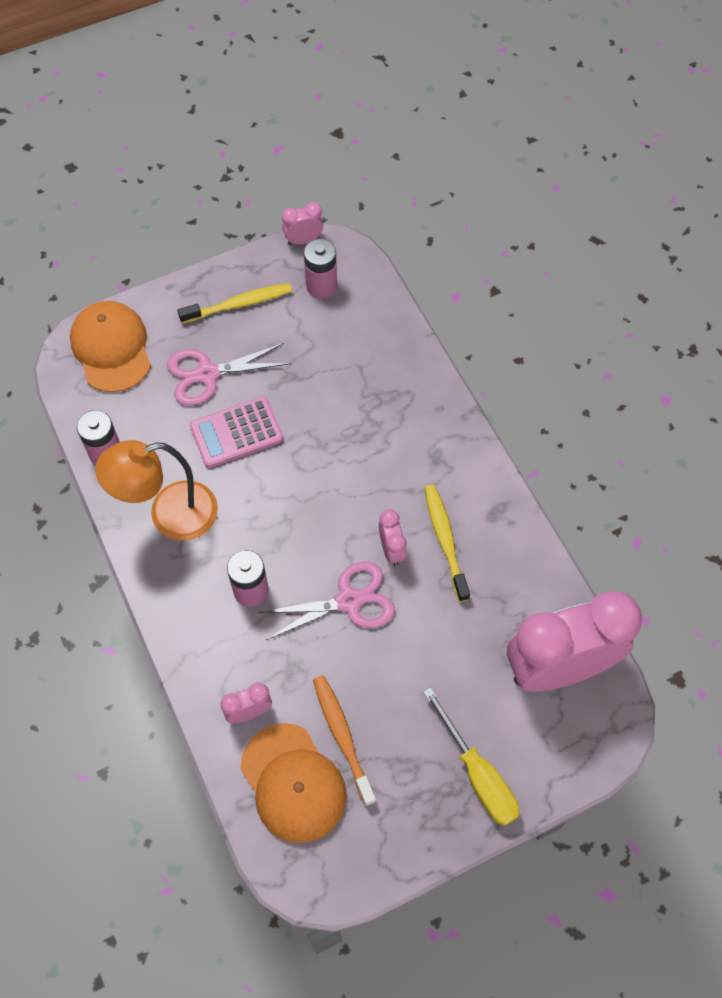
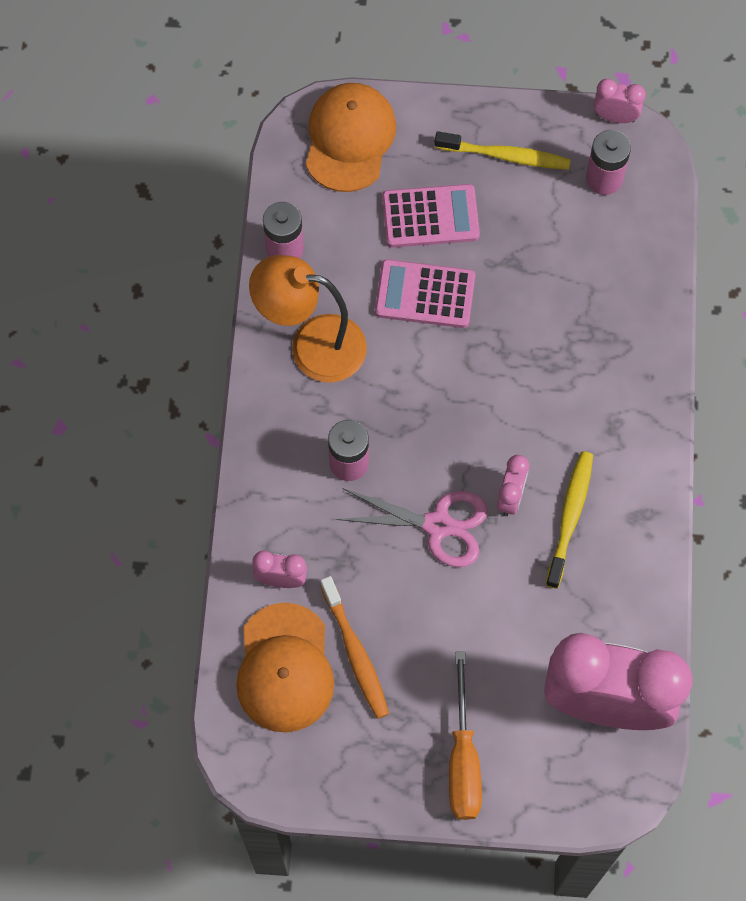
camera: 30 degrees right, 5 degrees up
(207, 374) = (430, 217): pink scissors -> pink calculator
(342, 737) = (355, 652): orange toothbrush -> orange toothbrush turned 150 degrees clockwise
(478, 774) = (463, 759): yellow screwdriver -> orange screwdriver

Assignment –
Each line containing the word "orange" needs to be copied from the data above.

Written answer –
(342, 737) = (355, 652): orange toothbrush -> orange toothbrush turned 150 degrees clockwise
(478, 774) = (463, 759): yellow screwdriver -> orange screwdriver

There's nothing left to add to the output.